Stored data entries
>>>
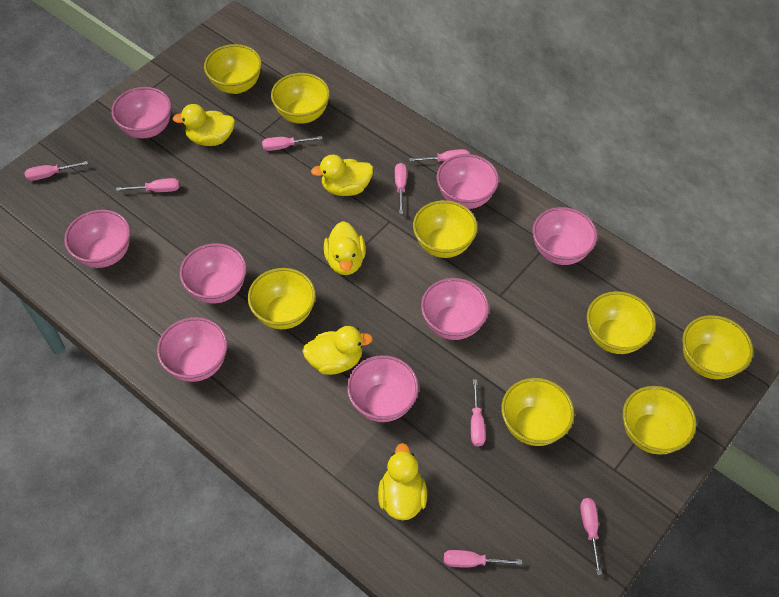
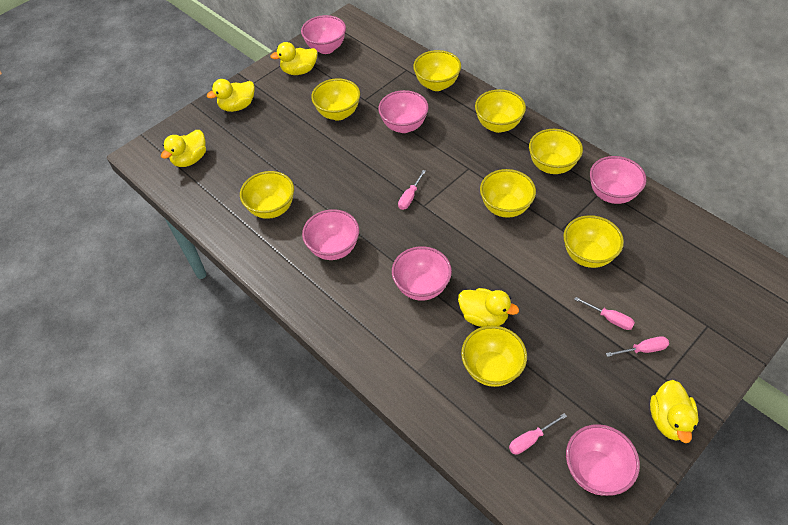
pink bowl: 8 -> 6
pink screwdriver: 8 -> 4

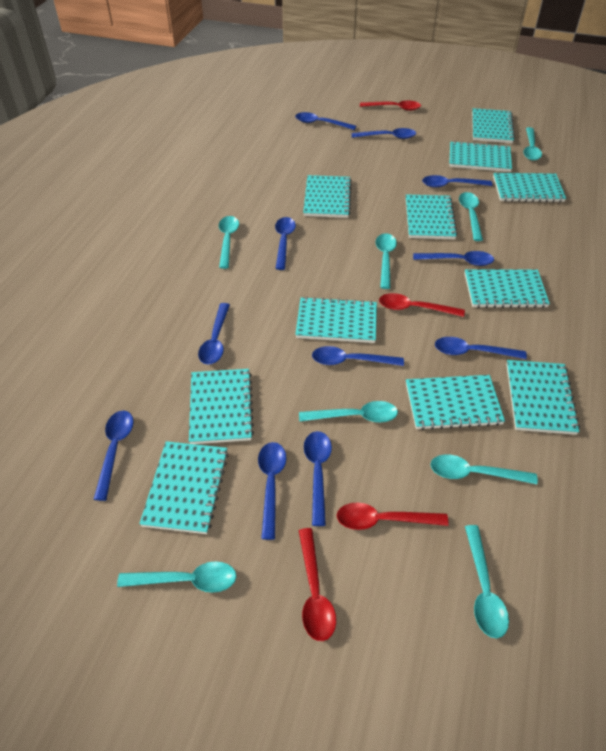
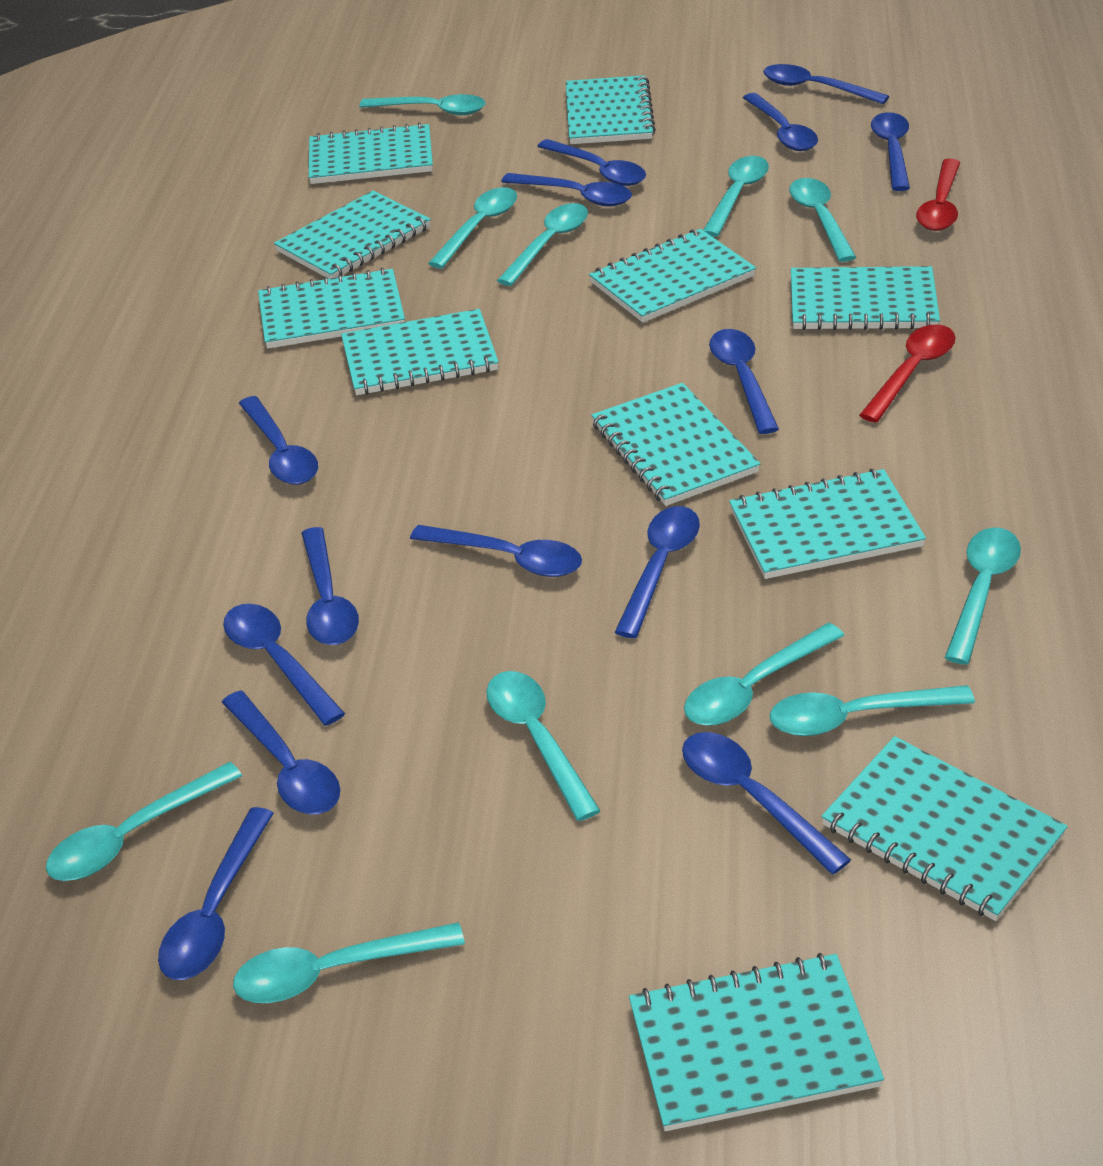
blue spoon: 11 -> 14
red spoon: 4 -> 2
turquoise spoon: 8 -> 11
<<<
* [What is being asked]:
Check each line of these records for the string "spoon" and state only how many lines have it.

* [Exercise response]:
3